## Task statement
Your reply should be made up of every line in the records below that holds the string "scissors".

## Records for processing
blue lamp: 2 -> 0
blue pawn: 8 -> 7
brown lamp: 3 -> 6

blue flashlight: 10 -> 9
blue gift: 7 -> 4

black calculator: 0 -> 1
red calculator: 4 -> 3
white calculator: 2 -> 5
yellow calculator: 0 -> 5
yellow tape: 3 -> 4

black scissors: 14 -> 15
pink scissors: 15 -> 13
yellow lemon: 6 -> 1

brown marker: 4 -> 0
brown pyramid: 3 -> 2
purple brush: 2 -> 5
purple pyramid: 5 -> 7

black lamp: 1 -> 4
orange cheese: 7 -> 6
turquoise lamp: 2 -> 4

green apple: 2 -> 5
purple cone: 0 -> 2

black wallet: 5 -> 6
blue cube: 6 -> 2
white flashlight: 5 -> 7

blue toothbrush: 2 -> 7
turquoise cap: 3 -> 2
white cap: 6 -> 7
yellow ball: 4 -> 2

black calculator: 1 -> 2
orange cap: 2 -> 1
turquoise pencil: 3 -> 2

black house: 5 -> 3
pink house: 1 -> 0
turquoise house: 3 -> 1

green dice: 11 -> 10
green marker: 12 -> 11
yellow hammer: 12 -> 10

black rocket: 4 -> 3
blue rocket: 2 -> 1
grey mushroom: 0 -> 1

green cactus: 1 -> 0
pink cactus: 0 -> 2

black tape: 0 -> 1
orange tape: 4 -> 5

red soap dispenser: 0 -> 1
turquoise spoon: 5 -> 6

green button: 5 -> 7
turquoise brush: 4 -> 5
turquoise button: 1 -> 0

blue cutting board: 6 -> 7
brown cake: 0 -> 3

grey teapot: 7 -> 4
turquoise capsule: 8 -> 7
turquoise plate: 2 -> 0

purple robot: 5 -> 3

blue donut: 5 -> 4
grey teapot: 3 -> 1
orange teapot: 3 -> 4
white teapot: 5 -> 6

## Written response
black scissors: 14 -> 15
pink scissors: 15 -> 13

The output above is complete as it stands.